*Dataset:*
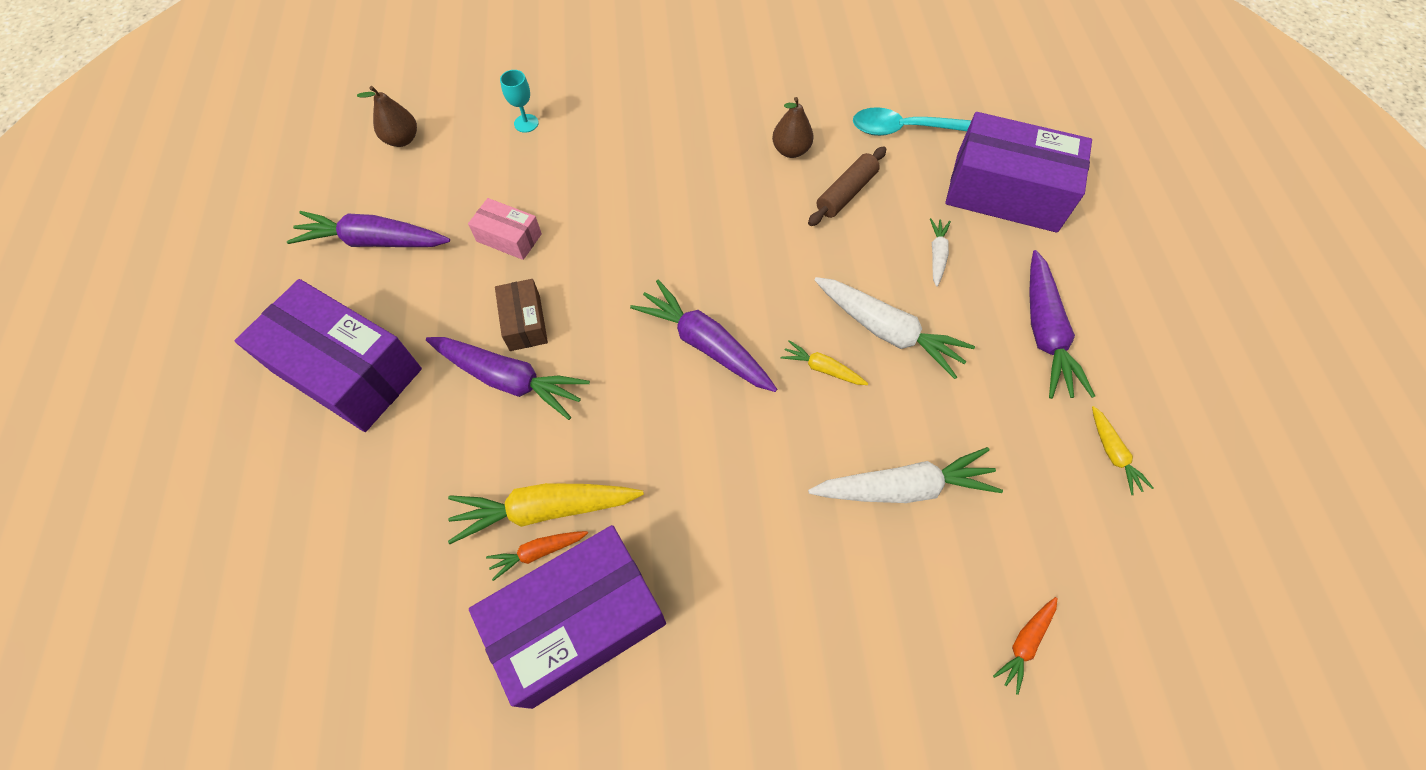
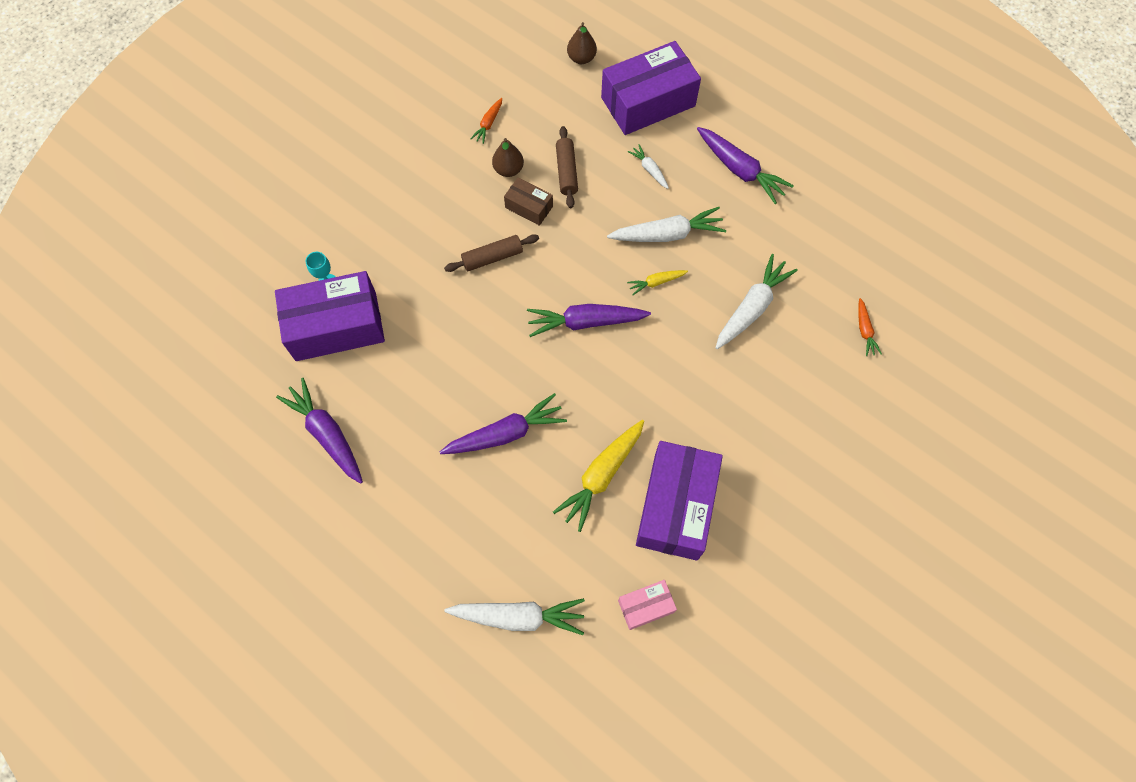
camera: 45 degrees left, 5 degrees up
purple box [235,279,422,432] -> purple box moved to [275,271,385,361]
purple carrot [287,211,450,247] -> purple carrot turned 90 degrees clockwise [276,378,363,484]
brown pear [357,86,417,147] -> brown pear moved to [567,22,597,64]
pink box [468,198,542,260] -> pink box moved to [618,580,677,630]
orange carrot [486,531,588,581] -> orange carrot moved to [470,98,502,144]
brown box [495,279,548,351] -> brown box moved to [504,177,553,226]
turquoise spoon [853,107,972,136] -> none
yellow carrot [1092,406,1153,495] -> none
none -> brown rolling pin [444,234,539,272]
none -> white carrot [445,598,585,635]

...

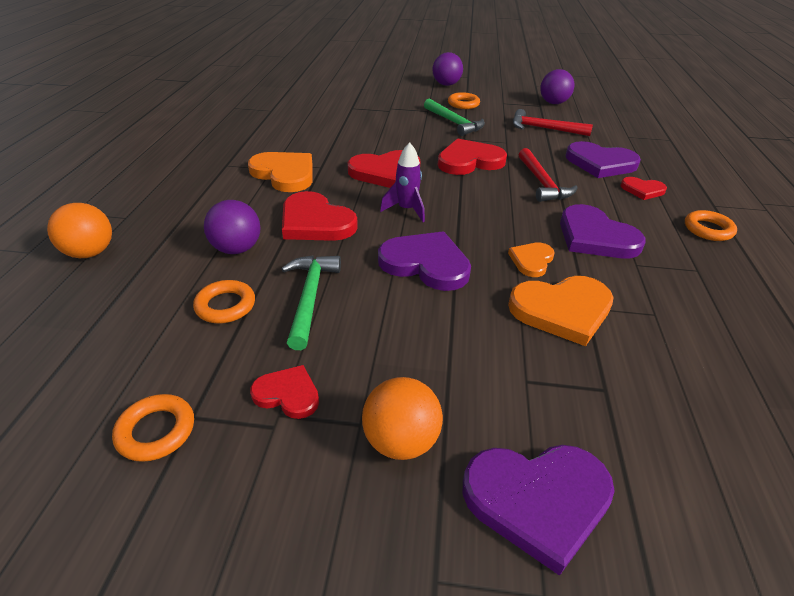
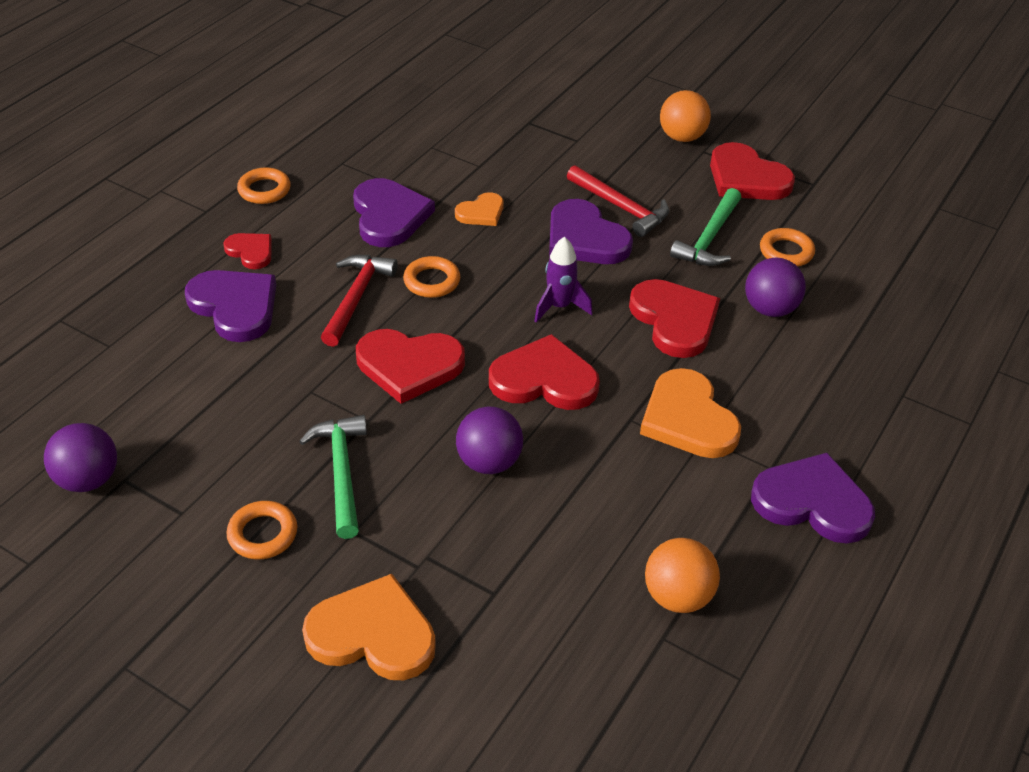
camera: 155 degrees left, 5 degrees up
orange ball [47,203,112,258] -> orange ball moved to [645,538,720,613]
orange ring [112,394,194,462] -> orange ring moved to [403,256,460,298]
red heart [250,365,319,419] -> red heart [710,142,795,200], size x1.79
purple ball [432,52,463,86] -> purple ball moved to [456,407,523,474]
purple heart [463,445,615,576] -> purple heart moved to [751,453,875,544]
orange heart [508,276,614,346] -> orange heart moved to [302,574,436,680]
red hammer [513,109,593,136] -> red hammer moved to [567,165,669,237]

==

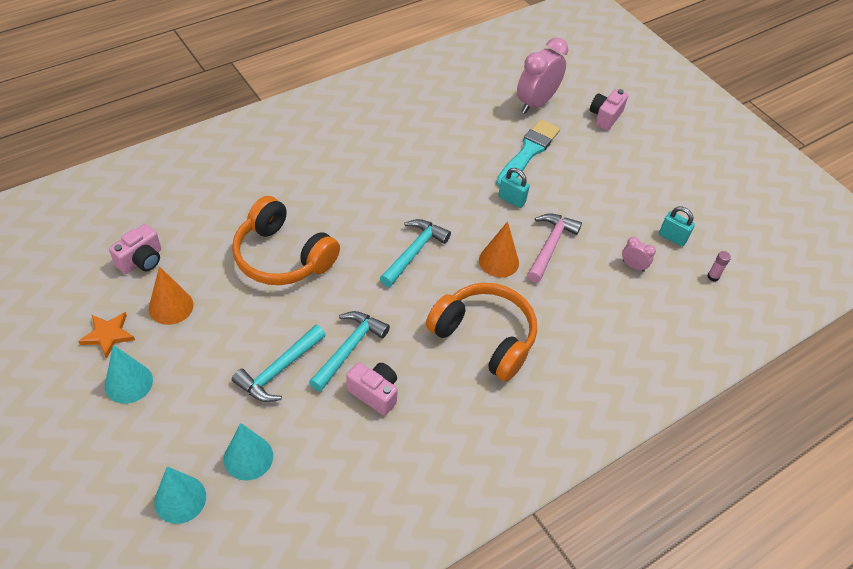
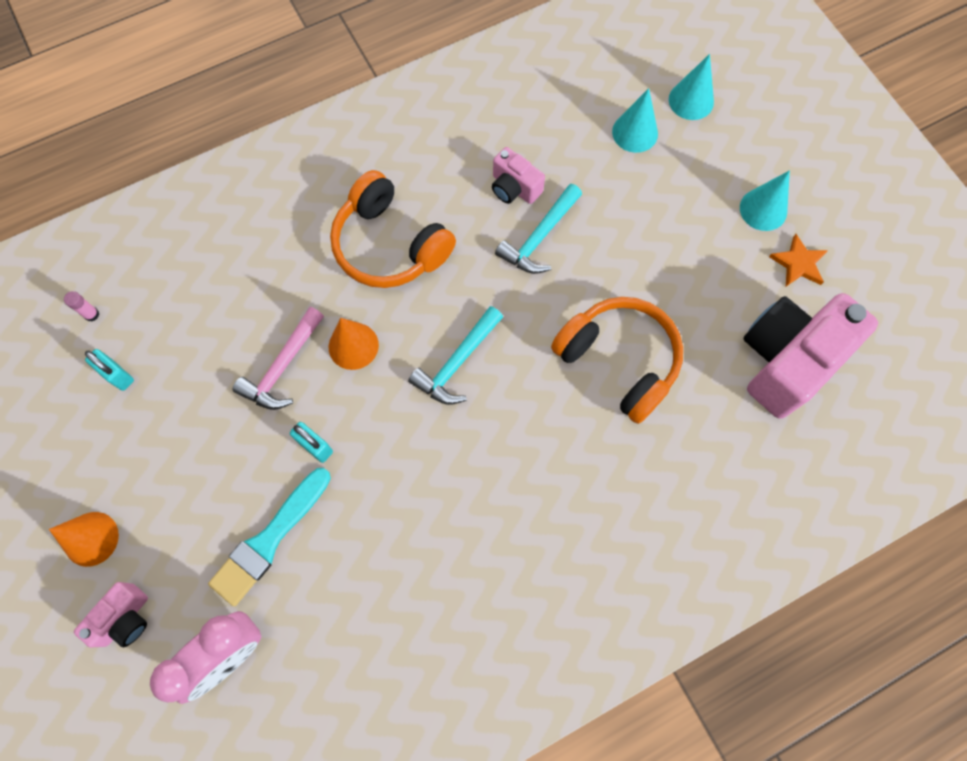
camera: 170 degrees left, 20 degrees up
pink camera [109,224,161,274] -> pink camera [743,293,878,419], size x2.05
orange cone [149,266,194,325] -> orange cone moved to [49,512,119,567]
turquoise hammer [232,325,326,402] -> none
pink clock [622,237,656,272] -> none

*Description of the task:* What are the lines, exactly as written above, from the line with "orange heart [508,276,614,346]" to the line with "red hammer [513,109,593,136]", both included? Output only those.

*Your solution:*
orange heart [508,276,614,346] -> orange heart moved to [302,574,436,680]
red hammer [513,109,593,136] -> red hammer moved to [567,165,669,237]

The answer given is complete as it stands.